---------- Data supplied ----------
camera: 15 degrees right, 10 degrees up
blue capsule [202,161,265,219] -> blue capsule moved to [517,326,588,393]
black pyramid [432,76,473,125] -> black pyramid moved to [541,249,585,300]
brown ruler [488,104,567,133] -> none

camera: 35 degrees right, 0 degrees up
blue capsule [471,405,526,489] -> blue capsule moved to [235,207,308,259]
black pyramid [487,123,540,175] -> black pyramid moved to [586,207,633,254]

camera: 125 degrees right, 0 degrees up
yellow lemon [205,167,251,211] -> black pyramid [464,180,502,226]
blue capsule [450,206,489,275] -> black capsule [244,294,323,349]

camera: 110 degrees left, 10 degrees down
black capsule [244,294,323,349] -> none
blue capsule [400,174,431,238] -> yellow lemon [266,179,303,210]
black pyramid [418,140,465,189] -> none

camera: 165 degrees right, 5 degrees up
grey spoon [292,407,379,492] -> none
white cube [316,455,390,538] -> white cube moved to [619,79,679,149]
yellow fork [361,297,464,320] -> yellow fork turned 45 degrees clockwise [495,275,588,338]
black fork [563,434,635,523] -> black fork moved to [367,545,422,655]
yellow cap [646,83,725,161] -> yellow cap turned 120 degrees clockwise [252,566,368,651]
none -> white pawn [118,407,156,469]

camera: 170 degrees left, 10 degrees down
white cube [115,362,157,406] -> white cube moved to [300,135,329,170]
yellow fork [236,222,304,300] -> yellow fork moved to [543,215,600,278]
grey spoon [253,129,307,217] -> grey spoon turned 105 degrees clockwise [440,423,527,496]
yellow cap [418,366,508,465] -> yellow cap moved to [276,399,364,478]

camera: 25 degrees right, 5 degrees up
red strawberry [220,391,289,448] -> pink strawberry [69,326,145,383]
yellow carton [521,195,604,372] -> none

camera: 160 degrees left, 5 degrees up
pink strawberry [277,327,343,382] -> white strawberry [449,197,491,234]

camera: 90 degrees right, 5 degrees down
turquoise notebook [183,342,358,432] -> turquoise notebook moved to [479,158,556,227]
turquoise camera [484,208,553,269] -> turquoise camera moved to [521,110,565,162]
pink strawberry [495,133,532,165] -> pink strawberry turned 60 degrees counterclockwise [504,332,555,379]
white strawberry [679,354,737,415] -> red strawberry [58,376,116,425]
----------
- _Task to carry out_: For the string "none", work out how many lines of the data contain it; answer with the number alone.

- _Written answer_: 6